| Problem details |
Look down the entries below and report how many lines hold the string "RESET"; write nothing else.

| Materials provided |
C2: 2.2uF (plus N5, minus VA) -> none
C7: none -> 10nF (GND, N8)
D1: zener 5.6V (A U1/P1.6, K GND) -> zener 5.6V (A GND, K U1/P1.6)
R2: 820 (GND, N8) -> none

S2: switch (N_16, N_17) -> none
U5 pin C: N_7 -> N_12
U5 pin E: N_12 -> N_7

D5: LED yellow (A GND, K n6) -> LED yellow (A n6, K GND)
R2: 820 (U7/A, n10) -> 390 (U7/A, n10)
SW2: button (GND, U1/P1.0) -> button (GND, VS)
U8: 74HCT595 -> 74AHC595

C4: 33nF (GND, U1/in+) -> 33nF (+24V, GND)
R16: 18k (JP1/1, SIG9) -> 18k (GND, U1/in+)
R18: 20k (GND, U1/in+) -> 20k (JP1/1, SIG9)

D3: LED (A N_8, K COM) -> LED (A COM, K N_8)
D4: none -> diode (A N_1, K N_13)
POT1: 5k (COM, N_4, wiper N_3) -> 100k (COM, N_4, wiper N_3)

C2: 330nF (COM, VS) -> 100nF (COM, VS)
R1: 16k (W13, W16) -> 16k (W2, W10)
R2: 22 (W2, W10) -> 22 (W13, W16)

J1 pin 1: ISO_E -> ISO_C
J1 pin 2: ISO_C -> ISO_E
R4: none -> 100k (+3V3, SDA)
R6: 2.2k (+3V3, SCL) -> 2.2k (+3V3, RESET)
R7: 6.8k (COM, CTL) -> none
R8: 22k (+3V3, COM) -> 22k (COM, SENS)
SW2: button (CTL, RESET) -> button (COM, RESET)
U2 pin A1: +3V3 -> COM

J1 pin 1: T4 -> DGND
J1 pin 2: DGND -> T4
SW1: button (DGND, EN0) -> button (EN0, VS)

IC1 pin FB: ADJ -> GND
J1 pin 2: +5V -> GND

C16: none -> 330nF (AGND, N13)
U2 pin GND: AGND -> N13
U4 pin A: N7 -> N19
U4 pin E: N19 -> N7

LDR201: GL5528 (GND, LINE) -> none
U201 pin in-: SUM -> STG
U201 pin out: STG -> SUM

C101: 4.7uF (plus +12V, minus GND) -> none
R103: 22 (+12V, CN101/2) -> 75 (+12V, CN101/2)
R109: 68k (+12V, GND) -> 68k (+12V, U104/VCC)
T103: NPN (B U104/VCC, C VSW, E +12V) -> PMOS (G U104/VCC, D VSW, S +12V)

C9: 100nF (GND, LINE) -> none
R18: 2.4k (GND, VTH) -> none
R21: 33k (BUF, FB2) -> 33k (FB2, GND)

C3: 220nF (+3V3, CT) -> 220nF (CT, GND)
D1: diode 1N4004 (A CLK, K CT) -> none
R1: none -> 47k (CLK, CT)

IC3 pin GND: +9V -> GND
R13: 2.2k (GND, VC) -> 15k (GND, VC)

| Exercise answer |
2